[Opening Exercise data section]

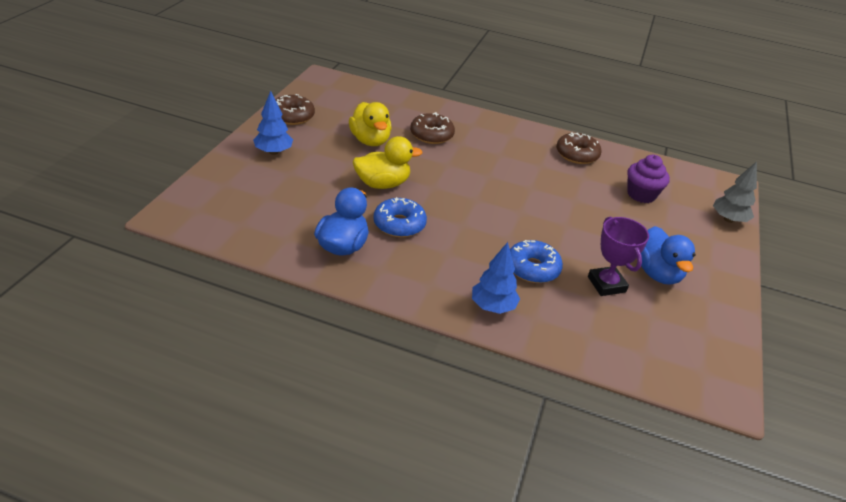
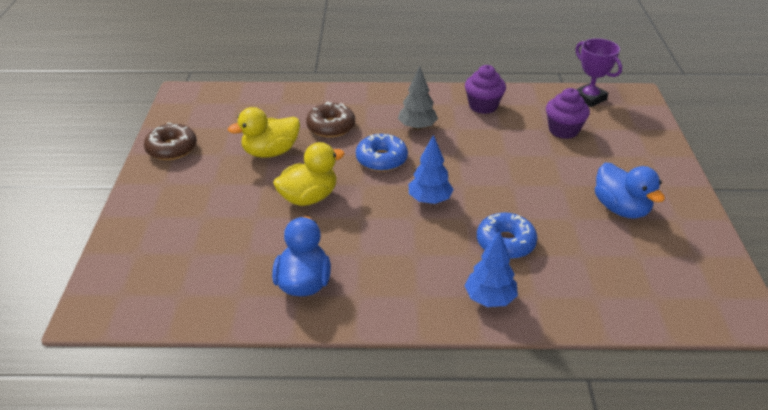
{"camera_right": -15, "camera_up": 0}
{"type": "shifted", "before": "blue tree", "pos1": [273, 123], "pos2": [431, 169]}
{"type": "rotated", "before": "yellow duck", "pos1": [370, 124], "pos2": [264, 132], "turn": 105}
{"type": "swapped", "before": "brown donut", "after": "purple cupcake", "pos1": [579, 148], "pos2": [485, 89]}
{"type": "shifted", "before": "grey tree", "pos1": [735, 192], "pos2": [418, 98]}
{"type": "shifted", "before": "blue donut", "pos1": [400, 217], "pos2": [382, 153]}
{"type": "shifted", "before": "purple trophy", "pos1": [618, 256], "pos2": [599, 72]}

[Closing Exercise data section]
[Opening Exercise data section]

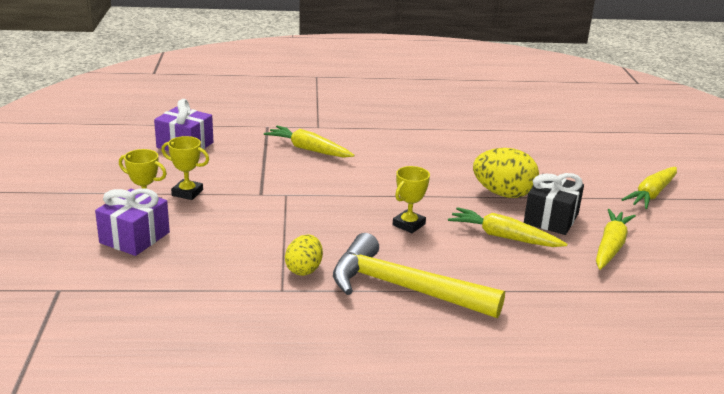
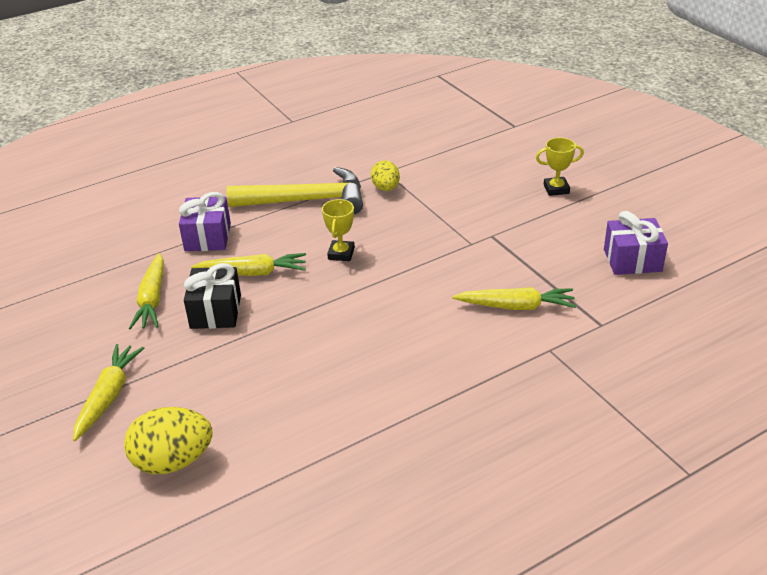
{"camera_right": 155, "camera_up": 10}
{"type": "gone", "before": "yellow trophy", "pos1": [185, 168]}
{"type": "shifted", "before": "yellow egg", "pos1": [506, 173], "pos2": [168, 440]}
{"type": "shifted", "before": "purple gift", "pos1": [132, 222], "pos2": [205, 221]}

[Closing Exercise data section]

Work instruction:
The response consists of the lines above that contain "trophy".

Worked solution:
{"type": "shifted", "before": "purple trophy", "pos1": [618, 256], "pos2": [599, 72]}
{"type": "gone", "before": "yellow trophy", "pos1": [185, 168]}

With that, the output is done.